» Stored items from a collection
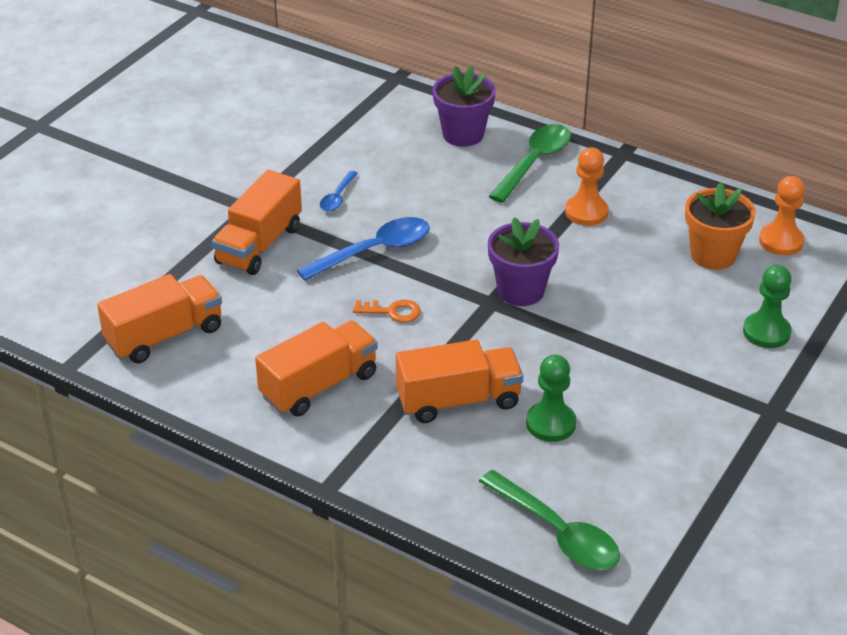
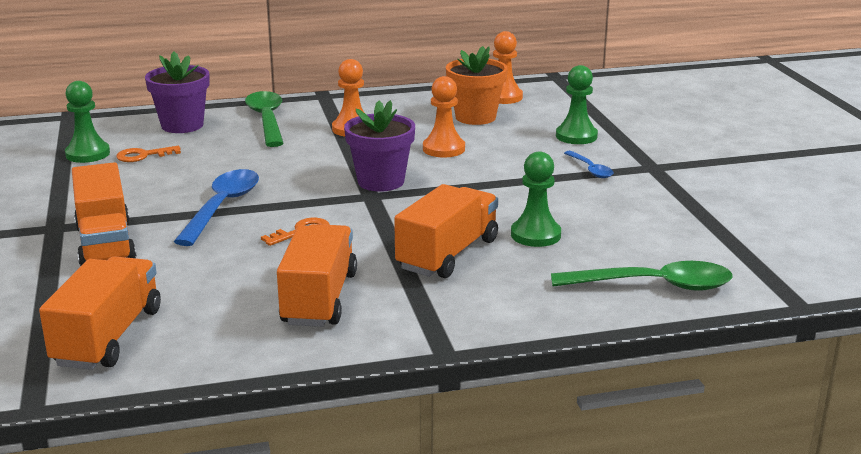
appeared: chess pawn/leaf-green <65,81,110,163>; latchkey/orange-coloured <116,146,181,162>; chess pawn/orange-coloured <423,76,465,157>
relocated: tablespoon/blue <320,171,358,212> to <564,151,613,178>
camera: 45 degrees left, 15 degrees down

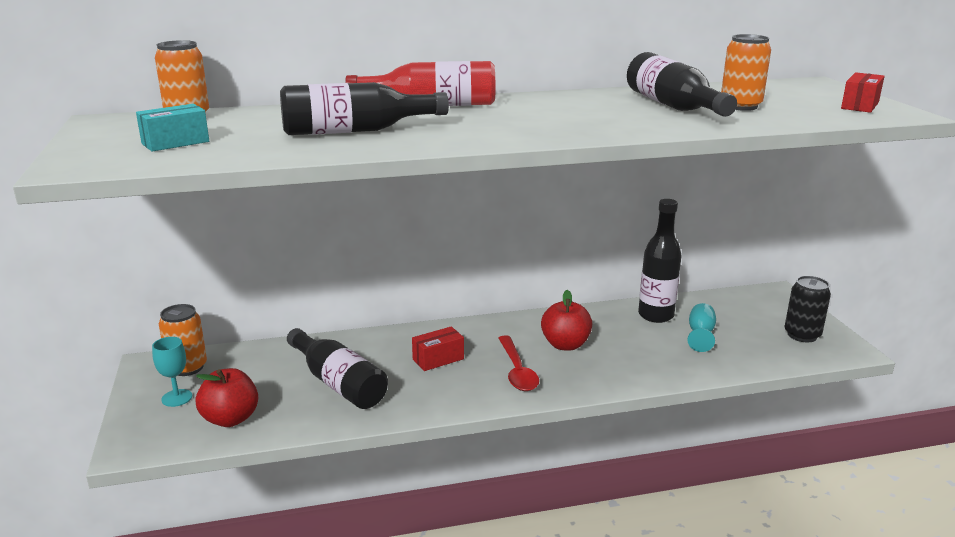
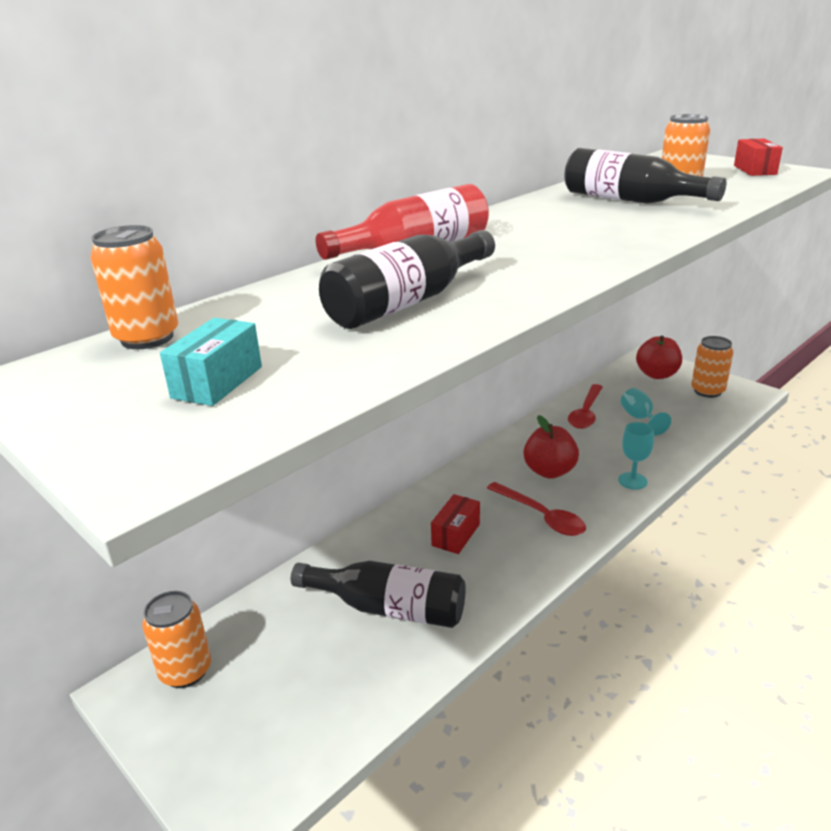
relocated: chalice/aqua <152,337,192,407> to <618,422,654,490>; apple/red <196,368,258,427> to <636,336,682,379>
exchanged: drink bottle/jet-black <638,199,682,323> to tablespoon/red <568,384,603,429>
colour: tin/jet-black <784,276,831,342> to tin/orange-coloured <691,336,733,398>
camera: 30 degrees left, 5 degrees up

» DESCRIPTION OF THE TASK
Only the lines from the one with "relocated: chalice/aqua <152,337,192,407>" through the final line above belong in the answer, each retyped exactly.

» EXERCISE SOLUTION
relocated: chalice/aqua <152,337,192,407> to <618,422,654,490>; apple/red <196,368,258,427> to <636,336,682,379>
exchanged: drink bottle/jet-black <638,199,682,323> to tablespoon/red <568,384,603,429>
colour: tin/jet-black <784,276,831,342> to tin/orange-coloured <691,336,733,398>
camera: 30 degrees left, 5 degrees up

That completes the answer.